Your answer should be every line of the records that contains the word "MOSI".

[Start of section]

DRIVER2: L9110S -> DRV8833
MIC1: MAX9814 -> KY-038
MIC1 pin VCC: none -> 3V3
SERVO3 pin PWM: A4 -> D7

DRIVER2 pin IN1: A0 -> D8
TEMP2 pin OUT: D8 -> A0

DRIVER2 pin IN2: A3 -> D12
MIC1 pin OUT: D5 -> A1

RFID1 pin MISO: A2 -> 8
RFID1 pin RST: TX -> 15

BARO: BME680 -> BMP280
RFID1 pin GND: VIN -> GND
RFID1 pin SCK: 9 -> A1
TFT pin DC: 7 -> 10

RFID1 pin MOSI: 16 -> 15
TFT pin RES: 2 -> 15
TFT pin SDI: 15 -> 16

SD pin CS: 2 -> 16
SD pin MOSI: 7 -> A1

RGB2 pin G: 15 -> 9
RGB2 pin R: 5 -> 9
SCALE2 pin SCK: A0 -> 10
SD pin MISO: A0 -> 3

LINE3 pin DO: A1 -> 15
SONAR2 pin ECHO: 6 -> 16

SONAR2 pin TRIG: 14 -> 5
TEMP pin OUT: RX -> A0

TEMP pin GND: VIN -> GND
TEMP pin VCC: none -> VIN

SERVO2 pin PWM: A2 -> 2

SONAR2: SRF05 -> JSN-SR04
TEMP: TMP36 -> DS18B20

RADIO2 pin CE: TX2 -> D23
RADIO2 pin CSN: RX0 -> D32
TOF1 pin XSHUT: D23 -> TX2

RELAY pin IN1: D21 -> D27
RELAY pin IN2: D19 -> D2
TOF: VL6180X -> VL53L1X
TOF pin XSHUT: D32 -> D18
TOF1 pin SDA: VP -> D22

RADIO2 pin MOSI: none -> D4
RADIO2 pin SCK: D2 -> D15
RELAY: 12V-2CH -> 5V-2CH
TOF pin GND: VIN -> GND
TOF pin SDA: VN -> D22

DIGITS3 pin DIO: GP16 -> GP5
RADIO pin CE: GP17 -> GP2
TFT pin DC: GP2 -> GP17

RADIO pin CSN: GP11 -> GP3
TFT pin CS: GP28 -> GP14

[End of section]

▶ Output below
RFID1 pin MOSI: 16 -> 15
SD pin MOSI: 7 -> A1
RADIO2 pin MOSI: none -> D4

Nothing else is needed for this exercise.